> _Data to use_
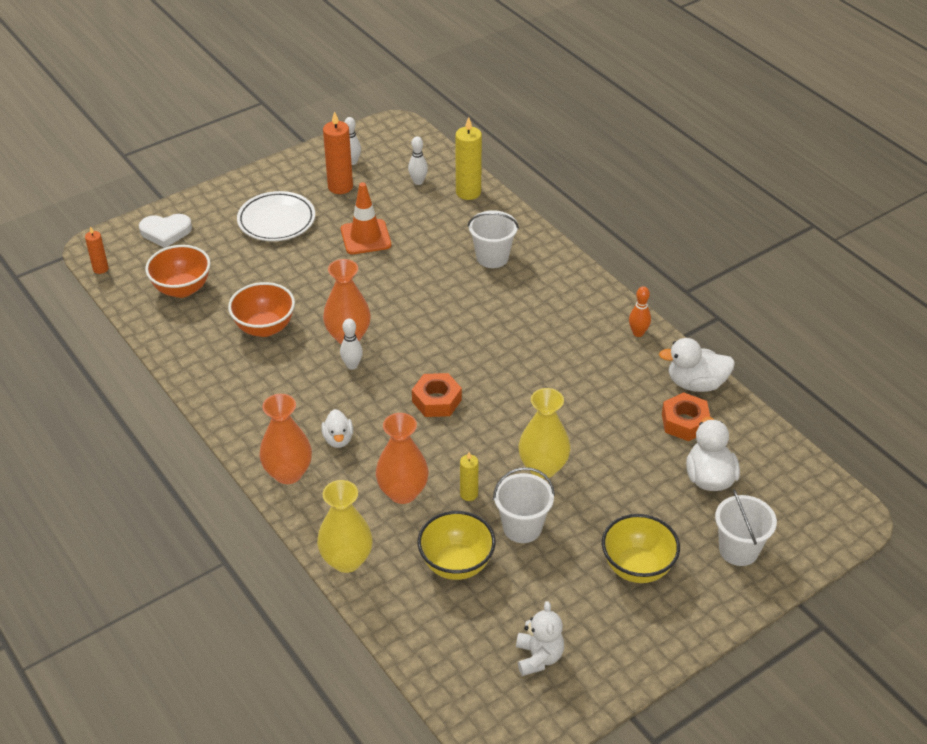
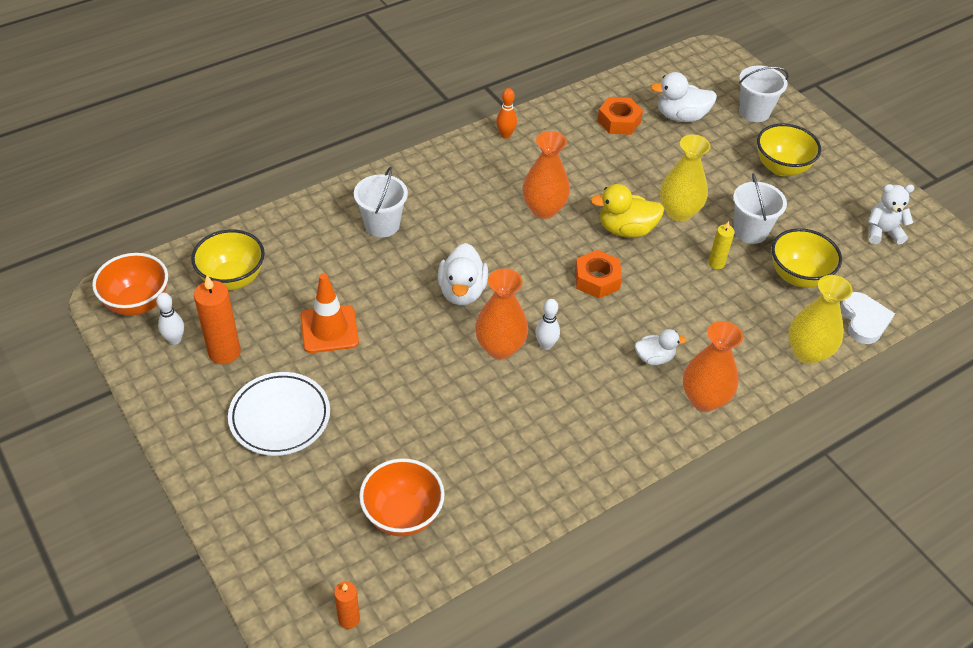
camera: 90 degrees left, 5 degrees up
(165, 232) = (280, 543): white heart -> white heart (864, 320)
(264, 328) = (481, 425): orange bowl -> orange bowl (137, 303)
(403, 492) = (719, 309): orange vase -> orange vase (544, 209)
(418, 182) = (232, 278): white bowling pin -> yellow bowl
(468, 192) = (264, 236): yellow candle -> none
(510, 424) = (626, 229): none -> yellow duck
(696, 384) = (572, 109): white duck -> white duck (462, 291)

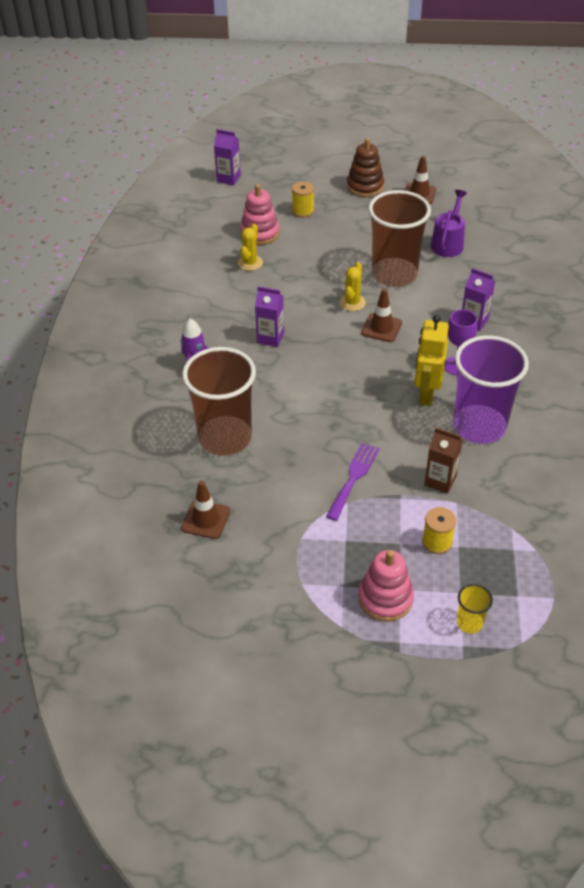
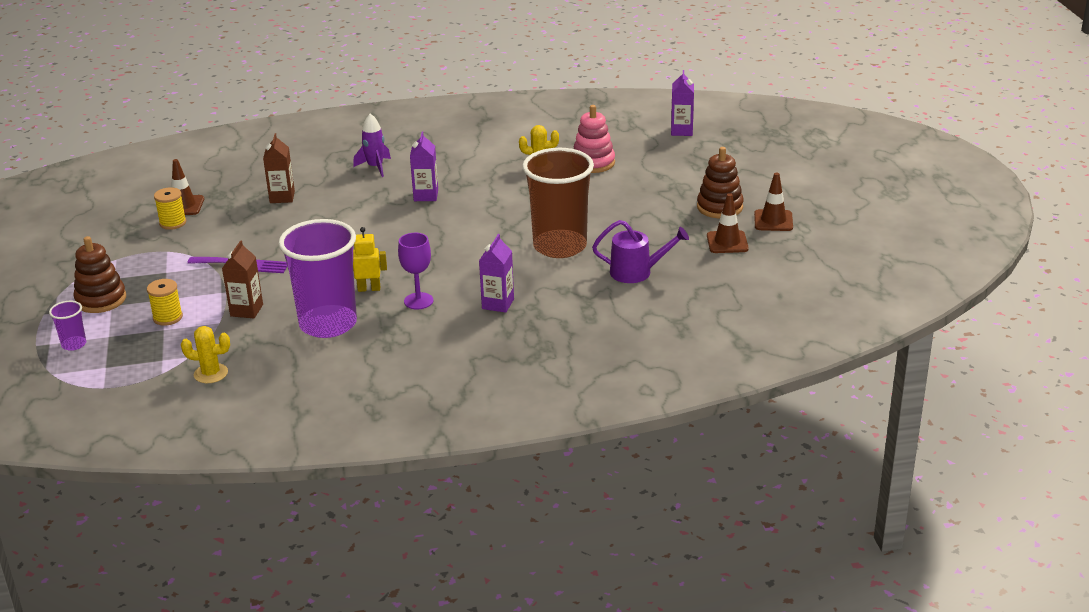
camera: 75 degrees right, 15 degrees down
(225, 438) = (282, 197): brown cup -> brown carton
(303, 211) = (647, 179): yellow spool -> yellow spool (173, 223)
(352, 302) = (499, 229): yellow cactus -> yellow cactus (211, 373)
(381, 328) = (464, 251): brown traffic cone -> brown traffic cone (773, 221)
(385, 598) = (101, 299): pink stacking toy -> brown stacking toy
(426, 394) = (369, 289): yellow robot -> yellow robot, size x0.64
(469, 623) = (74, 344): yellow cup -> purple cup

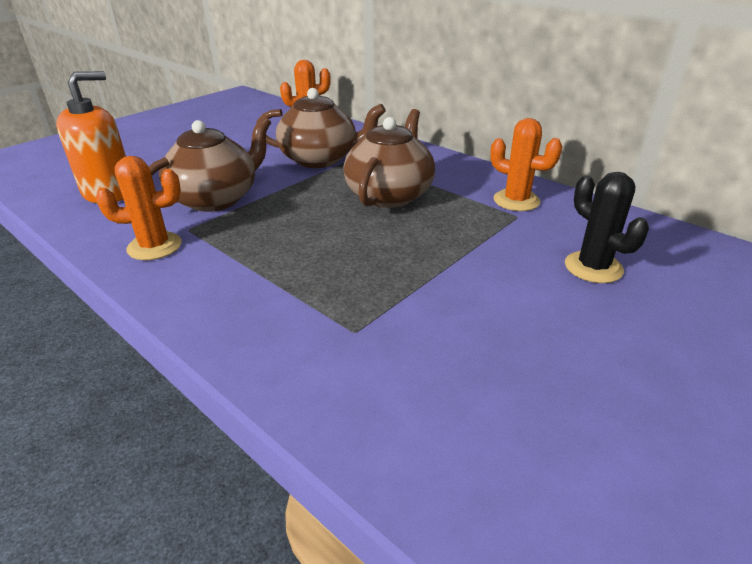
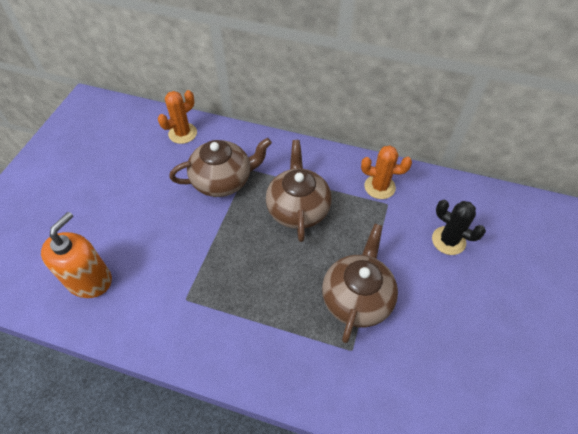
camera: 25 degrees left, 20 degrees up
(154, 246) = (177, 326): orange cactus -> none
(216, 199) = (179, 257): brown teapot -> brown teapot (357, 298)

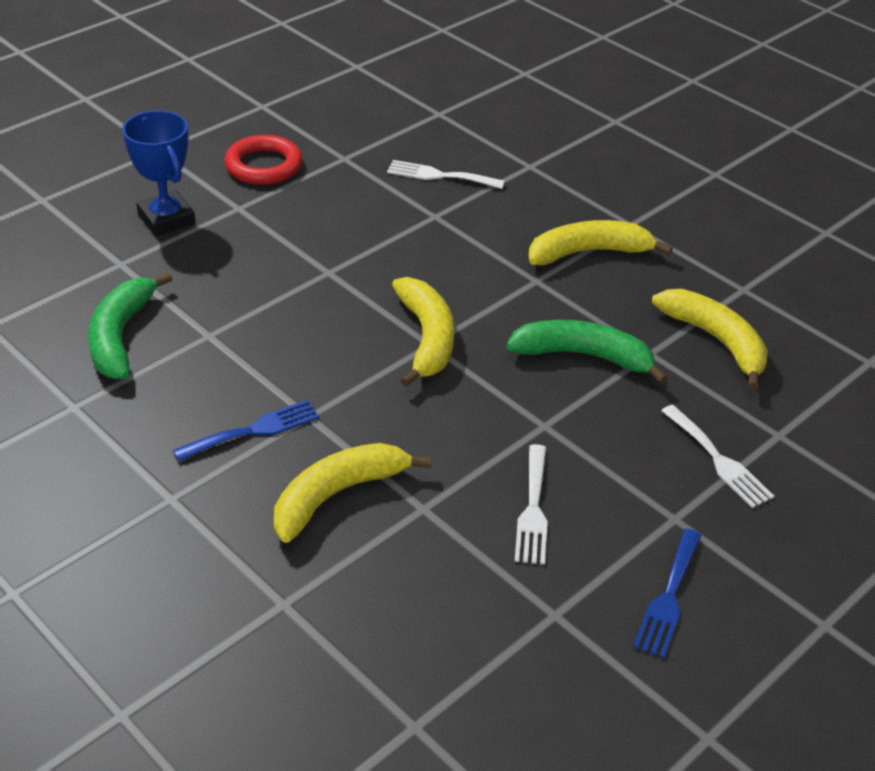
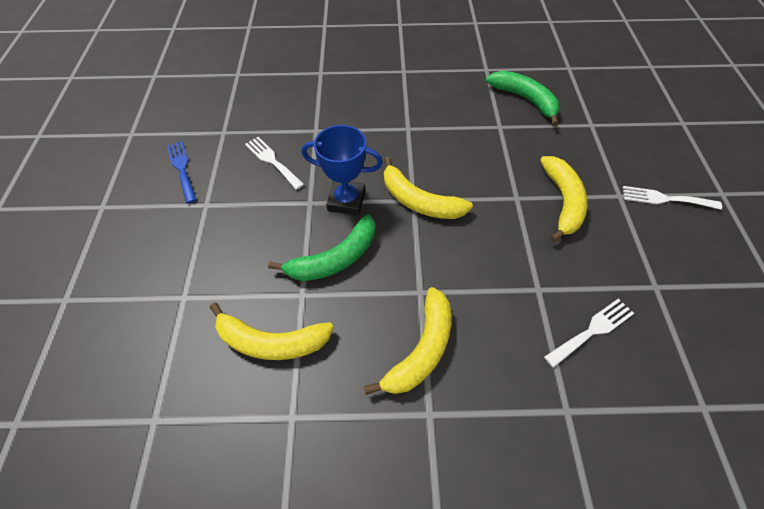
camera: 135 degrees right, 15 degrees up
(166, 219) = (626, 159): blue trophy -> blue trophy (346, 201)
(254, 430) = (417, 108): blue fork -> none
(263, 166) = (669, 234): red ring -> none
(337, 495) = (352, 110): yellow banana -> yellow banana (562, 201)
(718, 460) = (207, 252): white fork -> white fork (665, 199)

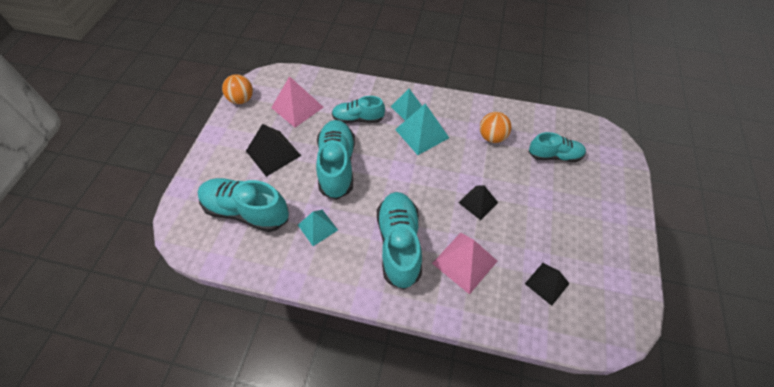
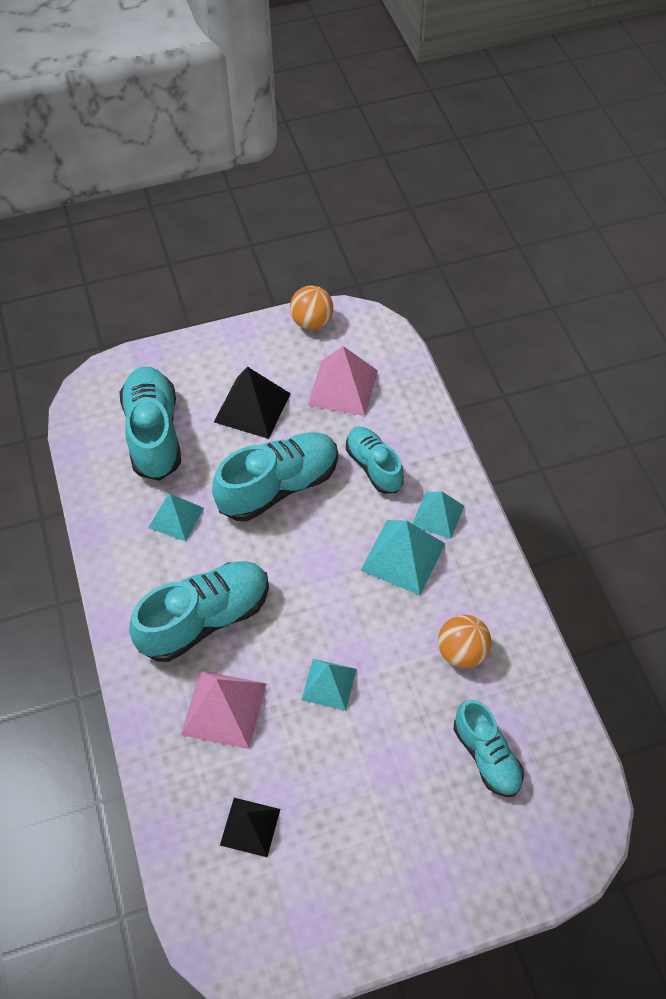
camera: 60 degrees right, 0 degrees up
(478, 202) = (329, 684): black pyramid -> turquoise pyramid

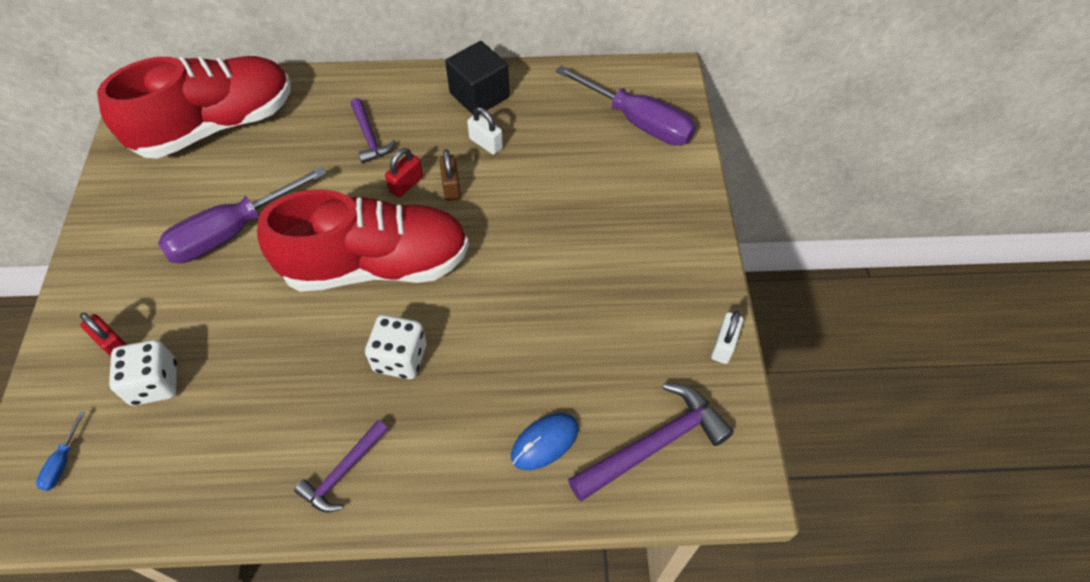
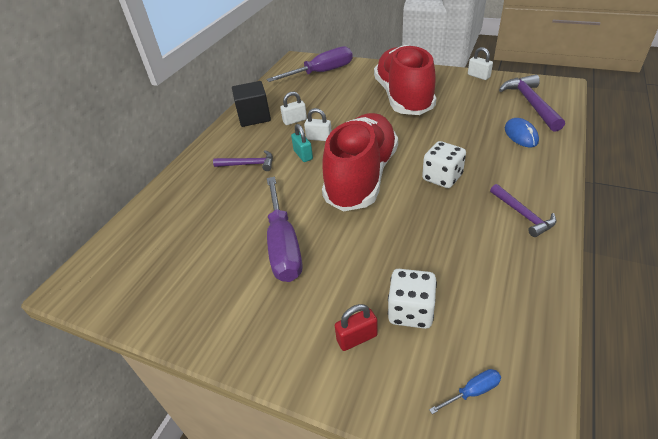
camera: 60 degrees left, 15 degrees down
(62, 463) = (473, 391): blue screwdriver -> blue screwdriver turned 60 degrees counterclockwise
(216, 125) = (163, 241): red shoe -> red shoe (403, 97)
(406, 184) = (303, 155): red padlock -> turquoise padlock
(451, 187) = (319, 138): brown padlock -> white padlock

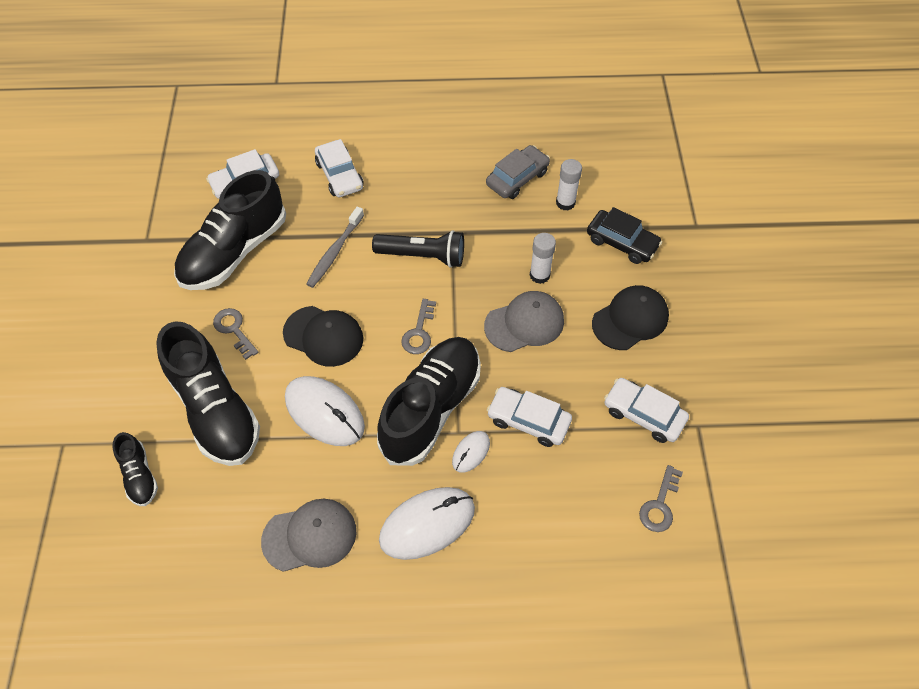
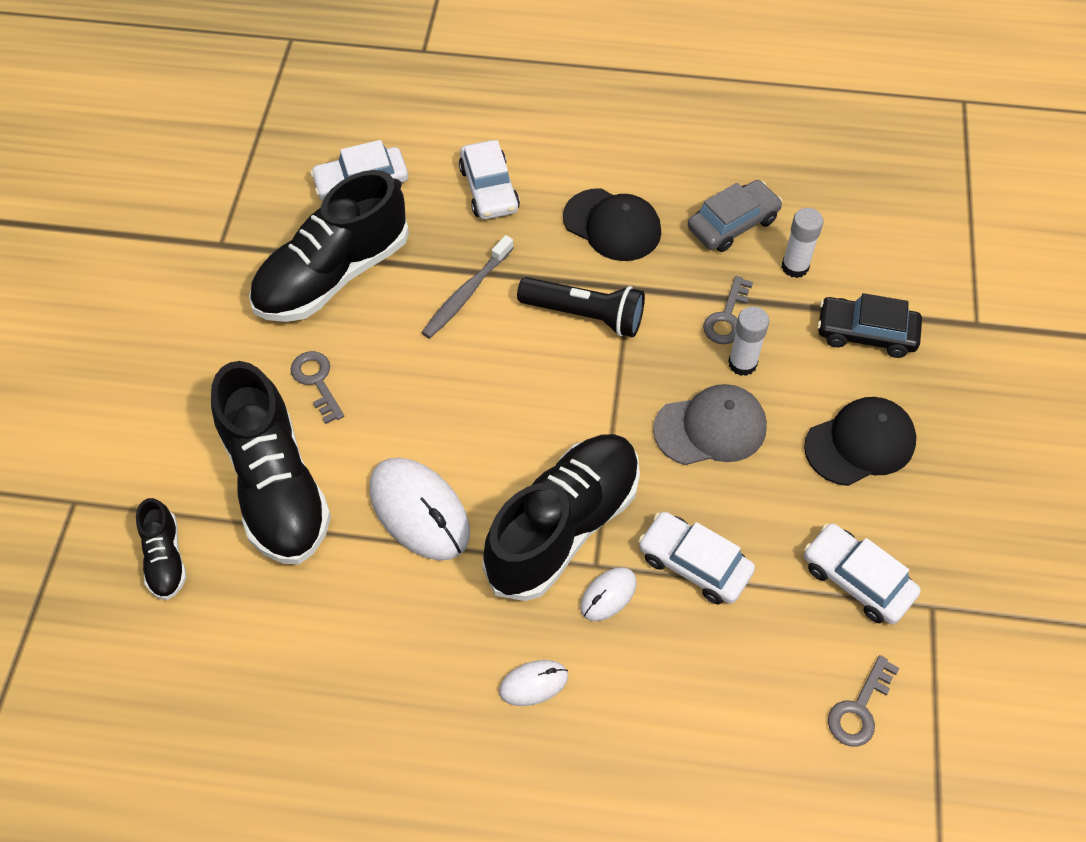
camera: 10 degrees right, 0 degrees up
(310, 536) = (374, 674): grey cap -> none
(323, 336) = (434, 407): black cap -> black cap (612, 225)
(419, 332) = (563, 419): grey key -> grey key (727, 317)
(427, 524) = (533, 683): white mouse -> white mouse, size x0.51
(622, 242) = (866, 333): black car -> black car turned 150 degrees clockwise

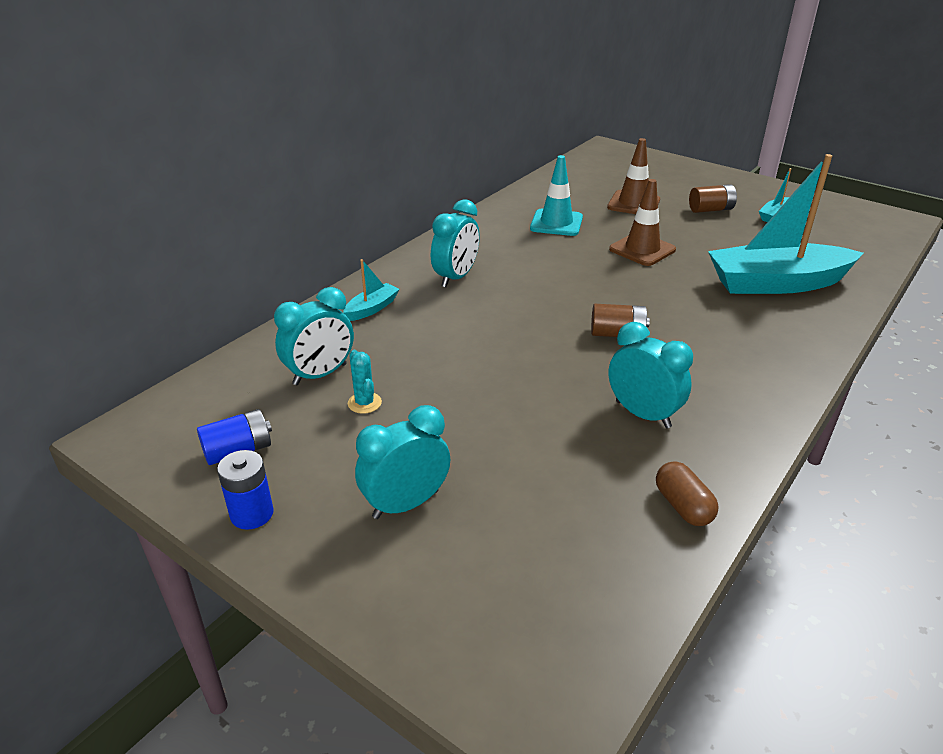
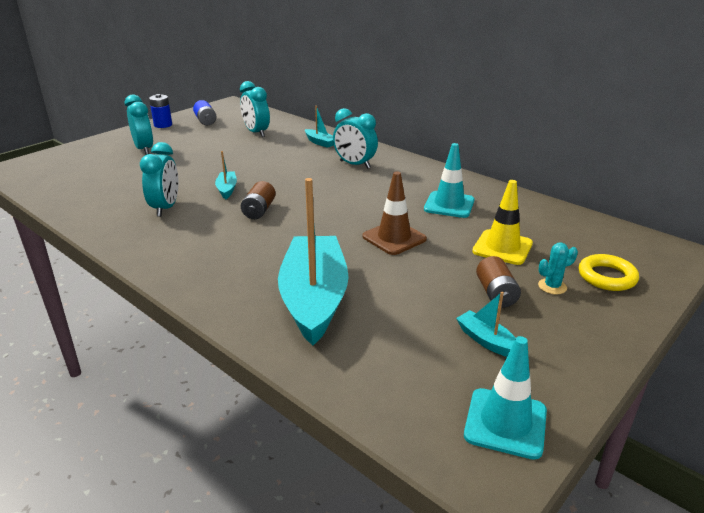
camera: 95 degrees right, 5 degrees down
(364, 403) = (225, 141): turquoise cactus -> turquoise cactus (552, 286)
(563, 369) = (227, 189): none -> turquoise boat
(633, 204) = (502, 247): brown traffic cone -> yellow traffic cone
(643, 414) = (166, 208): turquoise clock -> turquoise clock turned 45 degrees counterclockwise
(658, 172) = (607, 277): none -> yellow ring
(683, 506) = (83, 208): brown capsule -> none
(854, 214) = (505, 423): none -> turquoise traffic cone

> _What you should do_
Everything in the records above must be repeated exactly, except the pictures.

> _Written answer_
camera: 90 degrees left, 5 degrees up
(165, 232) = (280, 543): white heart -> white heart (864, 320)
(264, 328) = (481, 425): orange bowl -> orange bowl (137, 303)
(403, 492) = (719, 309): orange vase -> orange vase (544, 209)
(418, 182) = (232, 278): white bowling pin -> yellow bowl
(468, 192) = (264, 236): yellow candle -> none
(510, 424) = (626, 229): none -> yellow duck
(696, 384) = (572, 109): white duck -> white duck (462, 291)

camera: 75 degrees right, 15 degrees down
(225, 438) = (282, 197): brown cup -> brown carton
(303, 211) = (647, 179): yellow spool -> yellow spool (173, 223)
(352, 302) = (499, 229): yellow cactus -> yellow cactus (211, 373)
(381, 328) = (464, 251): brown traffic cone -> brown traffic cone (773, 221)
(385, 598) = (101, 299): pink stacking toy -> brown stacking toy
(426, 394) = (369, 289): yellow robot -> yellow robot, size x0.64
(469, 623) = (74, 344): yellow cup -> purple cup

camera: 25 degrees left, 20 degrees up
(154, 246) = (177, 326): orange cactus -> none
(216, 199) = (179, 257): brown teapot -> brown teapot (357, 298)

camera: 135 degrees right, 15 degrees up
(166, 219) = (626, 159): blue trophy -> blue trophy (346, 201)
(254, 430) = (417, 108): blue fork -> none
(263, 166) = (669, 234): red ring -> none
(337, 495) = (352, 110): yellow banana -> yellow banana (562, 201)
(718, 460) = (207, 252): white fork -> white fork (665, 199)

camera: 60 degrees right, 0 degrees up
(478, 202) = (329, 684): black pyramid -> turquoise pyramid

camera: 60 degrees left, 15 degrees down
(62, 463) = (473, 391): blue screwdriver -> blue screwdriver turned 60 degrees counterclockwise
(216, 125) = (163, 241): red shoe -> red shoe (403, 97)
(406, 184) = (303, 155): red padlock -> turquoise padlock
(451, 187) = (319, 138): brown padlock -> white padlock

camera: 10 degrees right, 0 degrees up
(310, 536) = (374, 674): grey cap -> none
(323, 336) = (434, 407): black cap -> black cap (612, 225)
(419, 332) = (563, 419): grey key -> grey key (727, 317)
(427, 524) = (533, 683): white mouse -> white mouse, size x0.51
(622, 242) = (866, 333): black car -> black car turned 150 degrees clockwise

camera: 95 degrees right, 5 degrees down
(364, 403) = (225, 141): turquoise cactus -> turquoise cactus (552, 286)
(563, 369) = (227, 189): none -> turquoise boat
(633, 204) = (502, 247): brown traffic cone -> yellow traffic cone
(643, 414) = (166, 208): turquoise clock -> turquoise clock turned 45 degrees counterclockwise
(658, 172) = (607, 277): none -> yellow ring
(683, 506) = (83, 208): brown capsule -> none
(854, 214) = (505, 423): none -> turquoise traffic cone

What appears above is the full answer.